PROBLEM →
Keyword search on "brown": report each line of the records that contains it.

INFORMATION SUPPLIED →
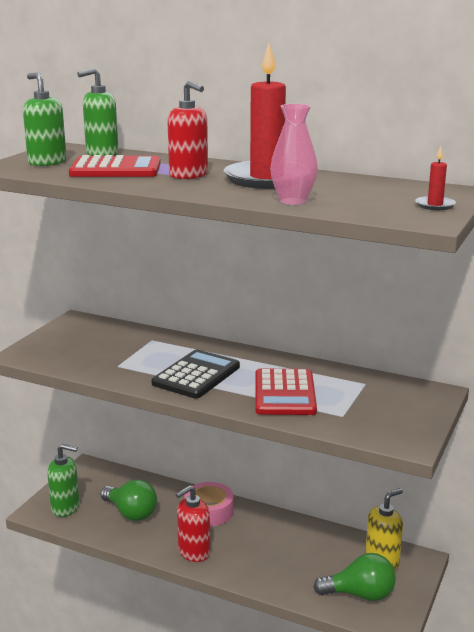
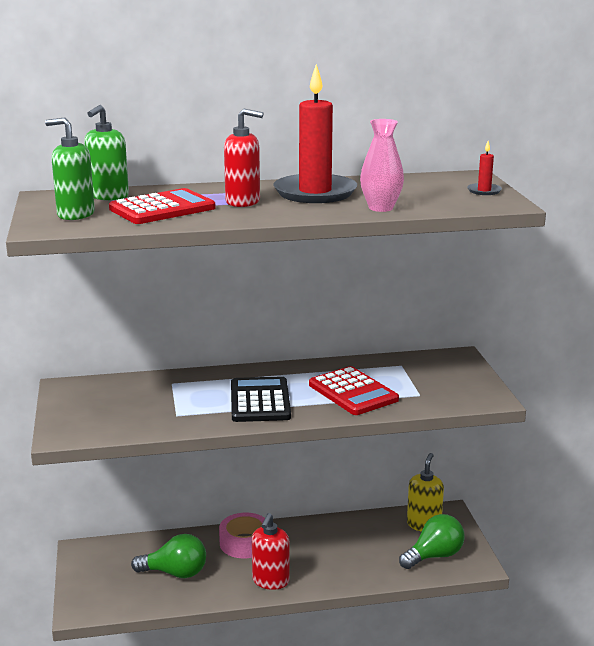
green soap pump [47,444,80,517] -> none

...

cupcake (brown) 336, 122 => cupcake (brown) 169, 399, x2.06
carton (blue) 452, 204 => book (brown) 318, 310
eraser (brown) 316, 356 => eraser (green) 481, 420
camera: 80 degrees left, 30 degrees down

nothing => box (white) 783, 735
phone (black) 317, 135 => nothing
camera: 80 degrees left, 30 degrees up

EXERCISE RESPONSE →
cupcake (brown) 336, 122 => cupcake (brown) 169, 399, x2.06
carton (blue) 452, 204 => book (brown) 318, 310
eraser (brown) 316, 356 => eraser (green) 481, 420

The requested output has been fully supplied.